Information shown:
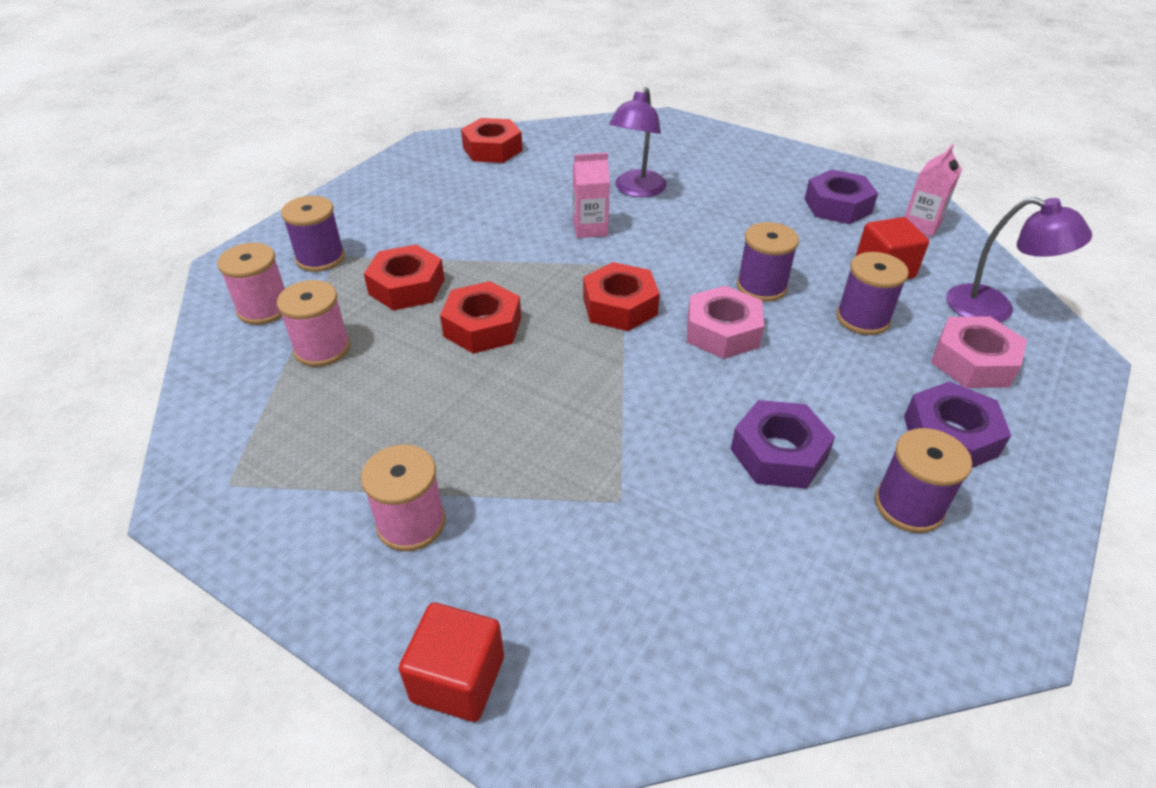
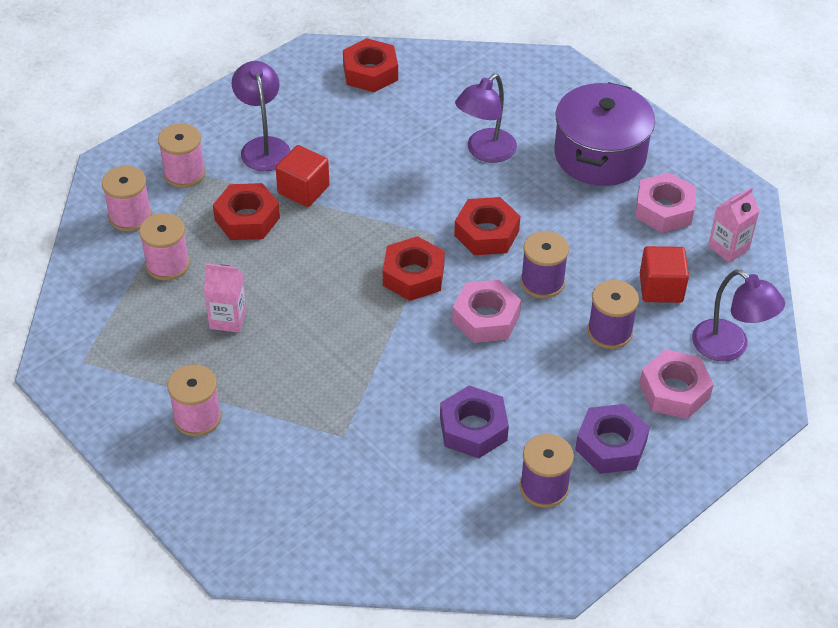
camera: 15 degrees right, 5 degrees up
(320, 258) = (184, 173): purple spool -> pink spool
(403, 221) = (263, 146): none -> purple lamp
(458, 679) = (199, 520): red cube -> red cube (303, 190)
(482, 327) = (295, 271): red nut -> red nut (486, 233)
(590, 228) = (423, 188): pink carton -> pink carton (228, 319)
(747, 175) = (600, 155): none -> purple pot
(837, 206) = (664, 209): purple nut -> pink nut

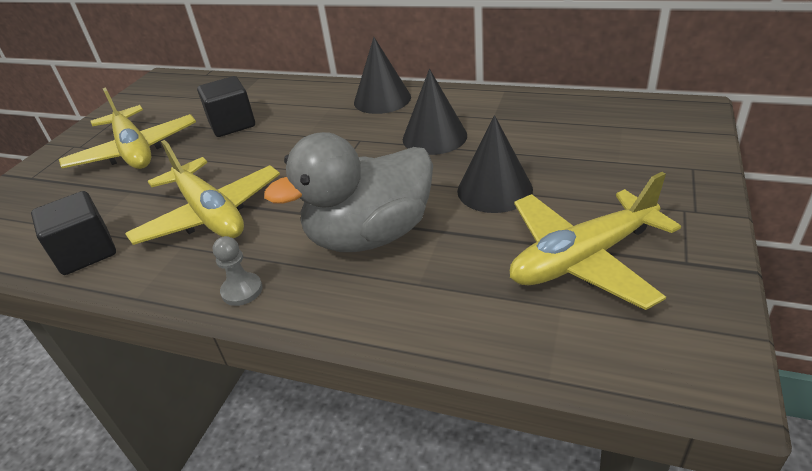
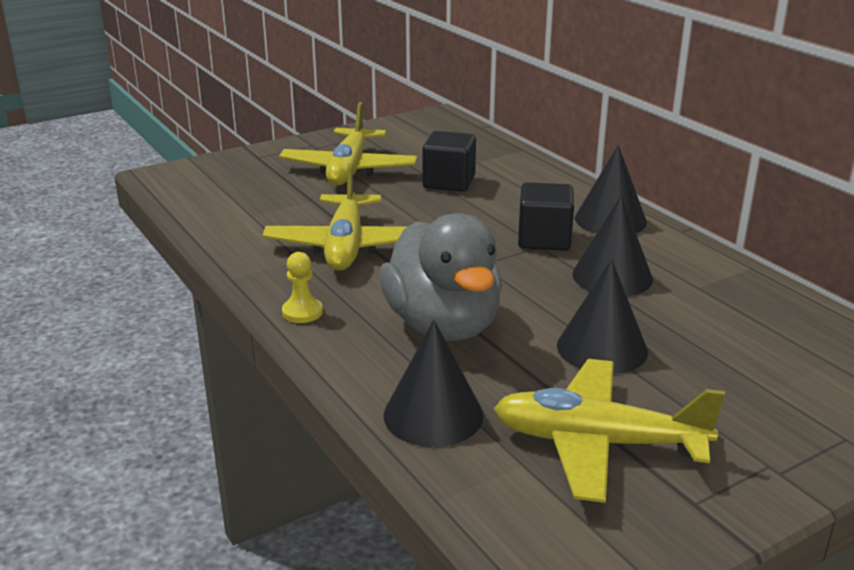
camera: 35 degrees right, 10 degrees down
(86, 252) = (235, 230): black cube -> black cube (544, 239)
(242, 290) = (302, 312): grey pawn -> yellow pawn
(370, 235) = (443, 325): grey duck -> grey duck turned 120 degrees counterclockwise
(455, 311) = (433, 415): none -> black cone

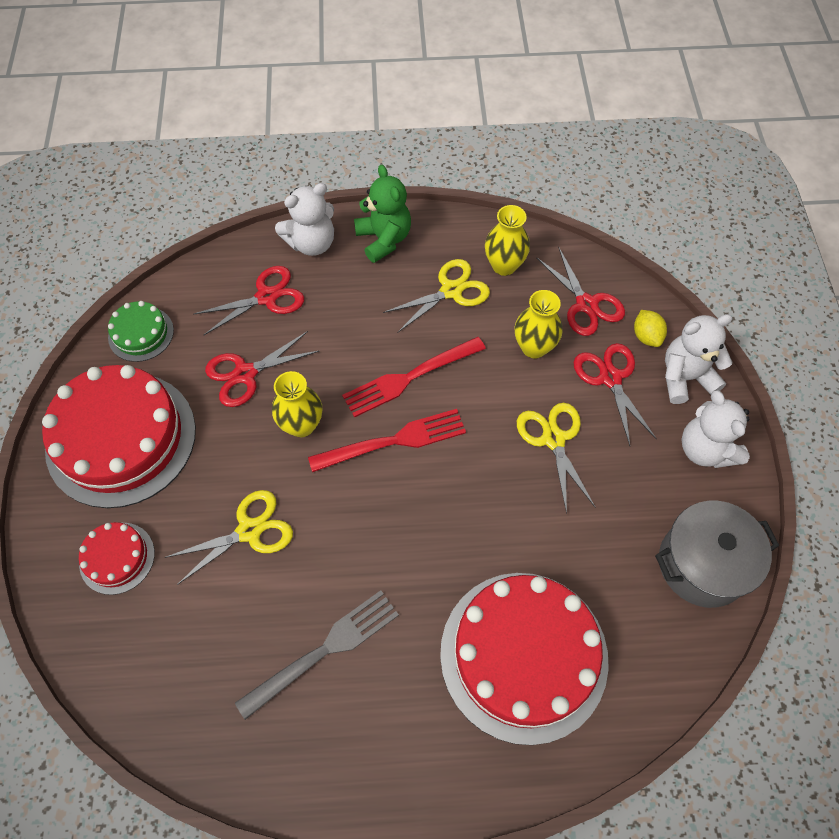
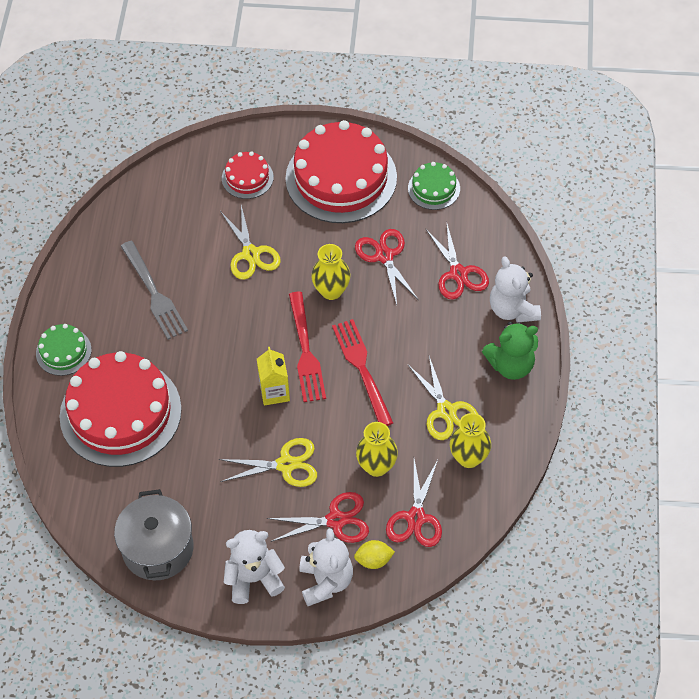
camera: 100 degrees right, 5 degrees down
(439, 765) = (63, 351): none -> green cake
(457, 467) = (274, 392): none -> yellow carton
(586, 304) = (415, 518): red scissors -> red scissors turned 60 degrees counterclockwise

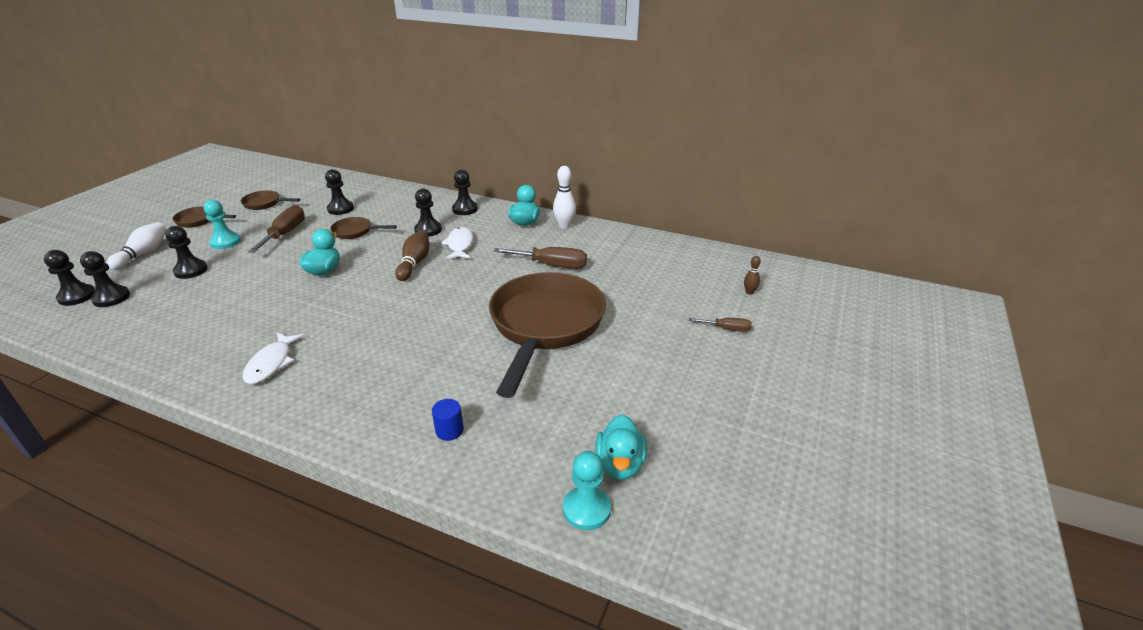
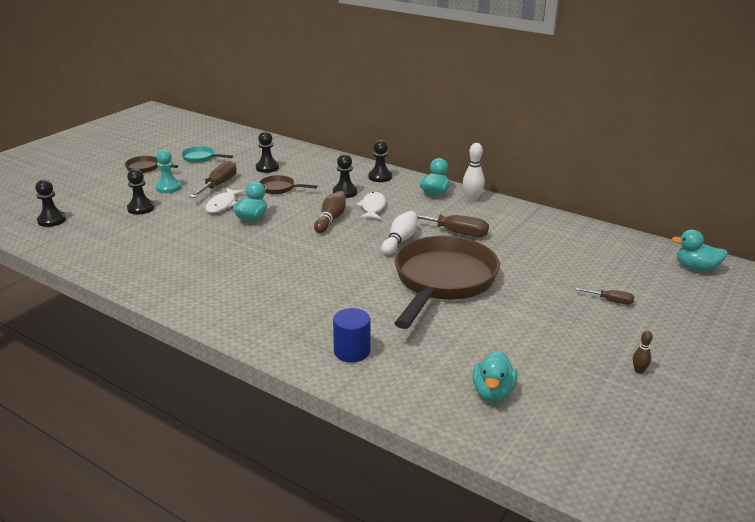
camera: 10 degrees right, 5 degrees down
(111, 298) = (79, 224): black pawn -> none
(143, 254) = (101, 191): white bowling pin -> white bowling pin (400, 241)
(265, 204) = (201, 158): brown pan -> turquoise pan
(271, 363) = (208, 286): white fish -> white fish (222, 205)
(449, 430) = (352, 351): blue cylinder -> blue cylinder, size x1.55
(586, 509) = (459, 420): turquoise pawn -> none
(749, 292) = (640, 272): brown bowling pin -> brown bowling pin (639, 371)
(802, 281) = (696, 268): none -> turquoise duck

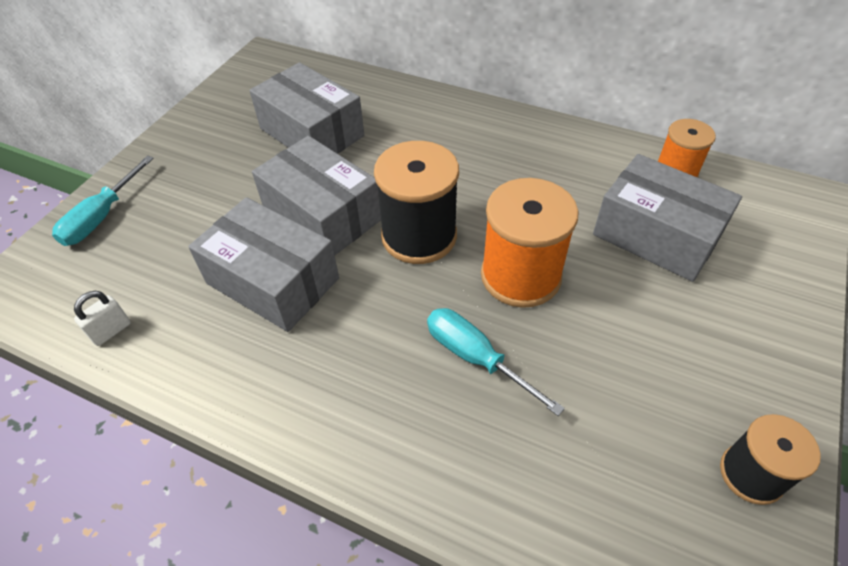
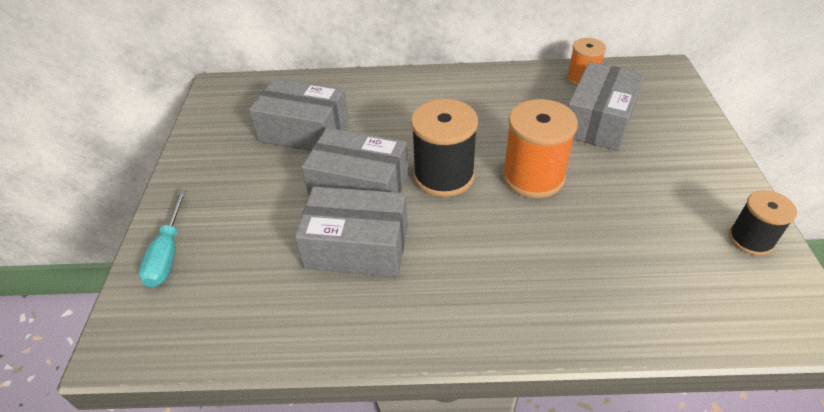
camera: 25 degrees left, 5 degrees down
(111, 331) = (249, 335): white padlock -> none
(475, 358) = (543, 240): turquoise screwdriver -> none
(656, 235) = (598, 121): grey box -> grey box turned 75 degrees counterclockwise

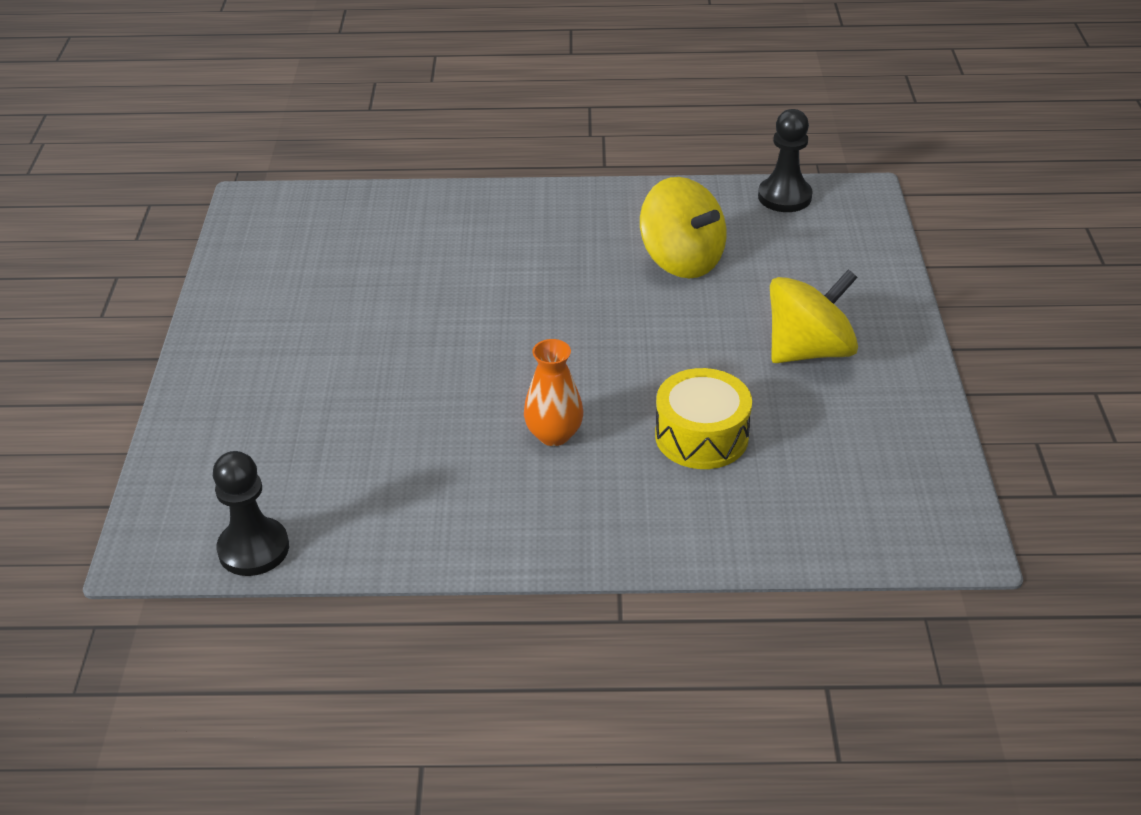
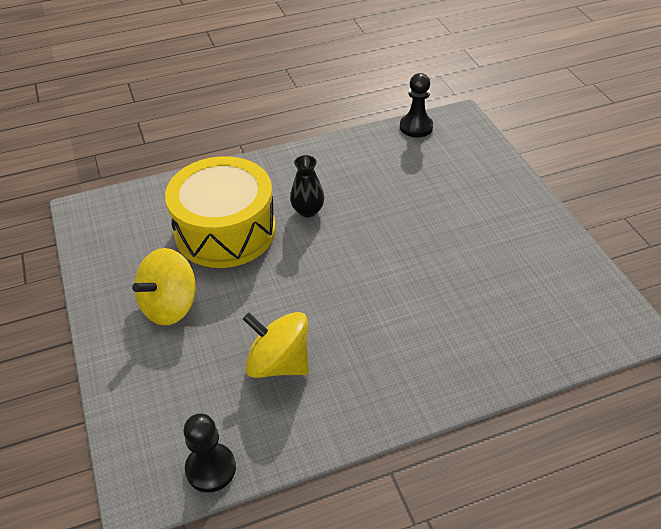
camera: 160 degrees right, 5 degrees up
(554, 434) = (307, 211): orange vase -> black vase
(701, 436) = (225, 230): yellow drum -> yellow drum, size x1.85

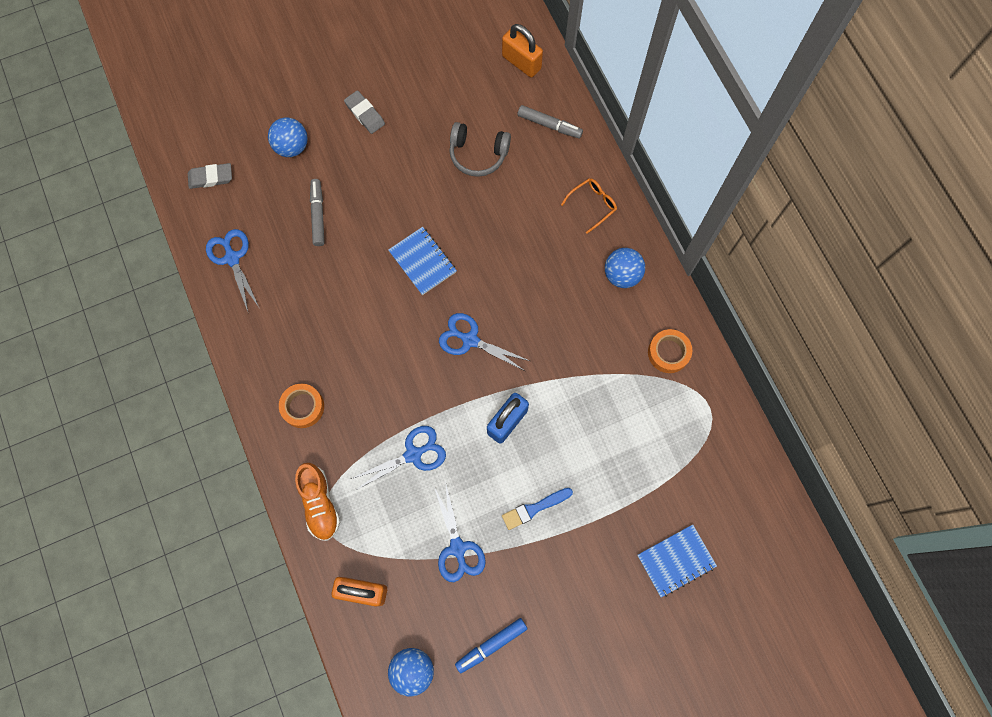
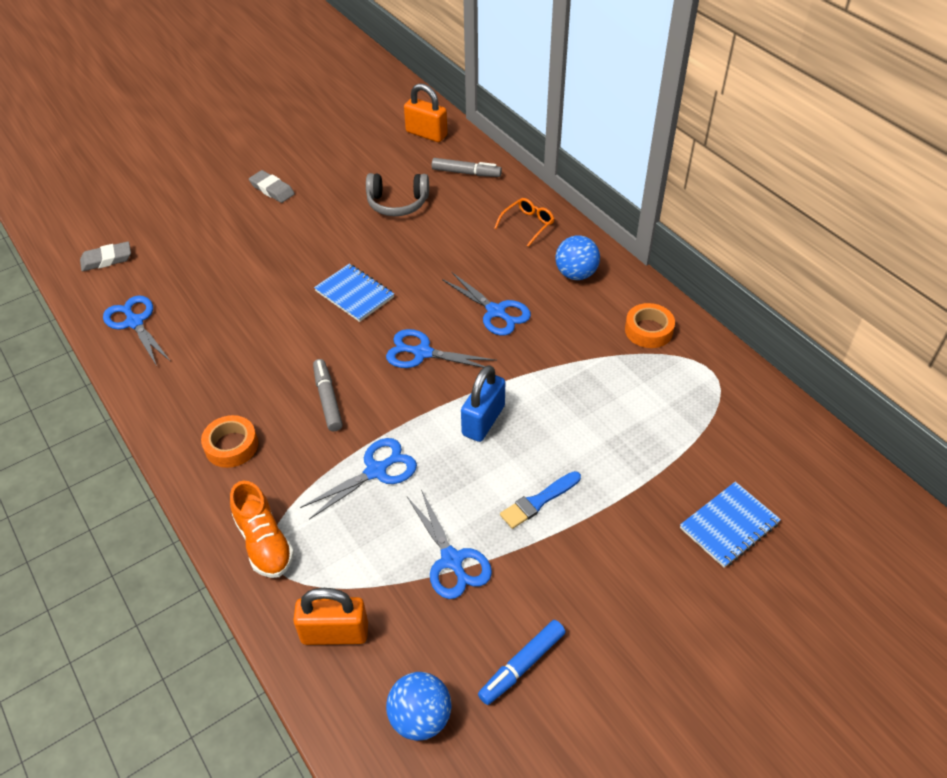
camera: 10 degrees left, 25 degrees down
(292, 147) = (196, 224): blue ball -> none
(318, 215) = (231, 273): grey marker -> grey marker (328, 399)
(541, 306) = (496, 312): none -> blue scissors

Instructions for the task: Copy out exactly the lines above beginning with the line that contains "(749, 292) = (640, 272): brown" and finishing with the line that contains "(292, 147) = (196, 224): blue ball -> none", including both; leave the pictures out.

The answer:
(749, 292) = (640, 272): brown bowling pin -> brown bowling pin (639, 371)
(802, 281) = (696, 268): none -> turquoise duck

camera: 25 degrees left, 5 degrees down
(111, 331) = (249, 335): white padlock -> none
(475, 358) = (543, 240): turquoise screwdriver -> none
(656, 235) = (598, 121): grey box -> grey box turned 75 degrees counterclockwise

camera: 160 degrees right, 5 degrees up
(554, 434) = (307, 211): orange vase -> black vase
(701, 436) = (225, 230): yellow drum -> yellow drum, size x1.85

camera: 10 degrees left, 25 degrees down
(292, 147) = (196, 224): blue ball -> none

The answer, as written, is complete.